▶ WHAT TO PRODUCE
Wherever a line in the records below contains "pptx", copy that line.

▶ Coordinate change listings
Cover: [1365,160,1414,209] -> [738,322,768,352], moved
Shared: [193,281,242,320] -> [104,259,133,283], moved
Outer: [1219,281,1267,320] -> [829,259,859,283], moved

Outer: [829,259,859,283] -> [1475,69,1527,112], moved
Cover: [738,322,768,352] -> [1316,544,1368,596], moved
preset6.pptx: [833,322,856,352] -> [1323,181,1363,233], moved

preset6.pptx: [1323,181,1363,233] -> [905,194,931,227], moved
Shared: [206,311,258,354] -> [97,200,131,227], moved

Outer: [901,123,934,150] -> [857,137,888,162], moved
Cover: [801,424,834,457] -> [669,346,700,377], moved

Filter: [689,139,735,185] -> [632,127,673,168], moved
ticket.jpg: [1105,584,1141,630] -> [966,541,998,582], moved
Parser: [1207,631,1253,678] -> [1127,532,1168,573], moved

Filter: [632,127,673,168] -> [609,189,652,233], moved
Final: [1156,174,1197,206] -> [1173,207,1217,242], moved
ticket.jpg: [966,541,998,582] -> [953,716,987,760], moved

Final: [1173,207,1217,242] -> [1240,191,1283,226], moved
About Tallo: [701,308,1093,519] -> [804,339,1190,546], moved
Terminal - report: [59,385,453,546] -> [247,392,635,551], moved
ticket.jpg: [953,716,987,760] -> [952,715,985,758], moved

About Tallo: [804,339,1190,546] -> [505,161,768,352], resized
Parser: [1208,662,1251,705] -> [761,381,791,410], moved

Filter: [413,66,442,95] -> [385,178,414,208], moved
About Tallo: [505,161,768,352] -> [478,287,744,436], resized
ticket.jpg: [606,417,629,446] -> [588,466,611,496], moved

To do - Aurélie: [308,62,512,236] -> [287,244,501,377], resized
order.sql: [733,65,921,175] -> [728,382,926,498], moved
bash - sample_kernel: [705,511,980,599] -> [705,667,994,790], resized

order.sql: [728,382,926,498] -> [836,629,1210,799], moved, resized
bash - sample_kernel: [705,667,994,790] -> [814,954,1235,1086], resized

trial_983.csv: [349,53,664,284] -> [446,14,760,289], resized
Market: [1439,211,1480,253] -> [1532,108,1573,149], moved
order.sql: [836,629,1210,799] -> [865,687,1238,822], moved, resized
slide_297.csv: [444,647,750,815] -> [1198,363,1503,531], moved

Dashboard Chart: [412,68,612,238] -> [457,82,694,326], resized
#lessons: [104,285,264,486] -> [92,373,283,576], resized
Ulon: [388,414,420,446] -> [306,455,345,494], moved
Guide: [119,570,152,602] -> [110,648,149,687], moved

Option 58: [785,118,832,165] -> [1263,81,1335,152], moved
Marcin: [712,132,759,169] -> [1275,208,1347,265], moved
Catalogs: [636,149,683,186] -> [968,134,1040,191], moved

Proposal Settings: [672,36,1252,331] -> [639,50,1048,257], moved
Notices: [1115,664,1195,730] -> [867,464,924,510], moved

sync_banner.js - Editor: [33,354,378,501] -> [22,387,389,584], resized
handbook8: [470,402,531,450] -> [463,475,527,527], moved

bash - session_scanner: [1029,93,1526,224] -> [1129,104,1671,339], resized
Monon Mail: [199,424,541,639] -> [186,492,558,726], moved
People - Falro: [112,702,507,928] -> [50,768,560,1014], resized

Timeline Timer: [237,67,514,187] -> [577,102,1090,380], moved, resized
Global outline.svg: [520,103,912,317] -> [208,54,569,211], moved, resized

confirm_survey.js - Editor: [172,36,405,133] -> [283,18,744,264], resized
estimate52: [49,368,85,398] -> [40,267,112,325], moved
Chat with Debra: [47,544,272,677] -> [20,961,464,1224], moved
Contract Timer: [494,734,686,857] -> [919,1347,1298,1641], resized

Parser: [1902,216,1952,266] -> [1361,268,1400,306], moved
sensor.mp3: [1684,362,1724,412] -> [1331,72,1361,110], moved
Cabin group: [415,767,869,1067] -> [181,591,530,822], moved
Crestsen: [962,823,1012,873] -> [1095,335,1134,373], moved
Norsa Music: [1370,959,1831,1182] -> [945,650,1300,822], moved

▶ WRITTEN SOLUTION
preset6.pptx: [833,322,856,352] -> [1323,181,1363,233], moved
preset6.pptx: [1323,181,1363,233] -> [905,194,931,227], moved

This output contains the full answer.